• TASK GOAL: After locating the line with "yellow cap: 3 -> 4", reproduce that line and every one following it exactly, up to the end of the entries.

• SOURCE RECORDS:
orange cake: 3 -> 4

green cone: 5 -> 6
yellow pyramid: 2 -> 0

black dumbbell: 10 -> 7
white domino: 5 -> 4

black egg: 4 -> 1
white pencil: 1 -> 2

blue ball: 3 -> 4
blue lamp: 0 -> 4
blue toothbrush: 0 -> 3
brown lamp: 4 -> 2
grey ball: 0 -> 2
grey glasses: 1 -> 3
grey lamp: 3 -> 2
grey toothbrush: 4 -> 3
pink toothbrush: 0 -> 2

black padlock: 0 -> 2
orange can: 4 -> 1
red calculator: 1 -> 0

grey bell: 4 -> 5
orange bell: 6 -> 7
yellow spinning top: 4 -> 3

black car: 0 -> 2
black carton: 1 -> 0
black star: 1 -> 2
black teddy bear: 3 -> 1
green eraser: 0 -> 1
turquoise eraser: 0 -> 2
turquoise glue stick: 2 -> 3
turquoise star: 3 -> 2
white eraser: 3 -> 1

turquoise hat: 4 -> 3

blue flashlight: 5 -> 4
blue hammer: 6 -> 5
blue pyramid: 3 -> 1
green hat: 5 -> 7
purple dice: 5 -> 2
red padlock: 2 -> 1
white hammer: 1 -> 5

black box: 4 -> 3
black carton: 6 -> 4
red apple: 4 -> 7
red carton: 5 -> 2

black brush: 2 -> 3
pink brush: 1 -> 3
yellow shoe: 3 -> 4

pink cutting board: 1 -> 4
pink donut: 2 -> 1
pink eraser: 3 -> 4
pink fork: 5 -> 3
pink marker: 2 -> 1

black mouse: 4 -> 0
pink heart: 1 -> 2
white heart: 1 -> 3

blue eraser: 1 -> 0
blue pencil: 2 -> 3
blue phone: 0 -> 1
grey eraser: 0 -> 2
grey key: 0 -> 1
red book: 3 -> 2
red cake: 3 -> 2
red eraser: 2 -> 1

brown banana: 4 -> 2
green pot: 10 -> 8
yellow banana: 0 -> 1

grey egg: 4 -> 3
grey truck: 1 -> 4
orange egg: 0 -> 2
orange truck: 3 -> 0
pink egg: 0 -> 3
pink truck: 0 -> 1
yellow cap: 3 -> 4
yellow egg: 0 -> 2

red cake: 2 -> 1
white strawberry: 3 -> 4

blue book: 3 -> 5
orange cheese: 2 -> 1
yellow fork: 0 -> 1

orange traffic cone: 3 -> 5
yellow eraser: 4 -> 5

• WORKED SOLUTION:
yellow cap: 3 -> 4
yellow egg: 0 -> 2

red cake: 2 -> 1
white strawberry: 3 -> 4

blue book: 3 -> 5
orange cheese: 2 -> 1
yellow fork: 0 -> 1

orange traffic cone: 3 -> 5
yellow eraser: 4 -> 5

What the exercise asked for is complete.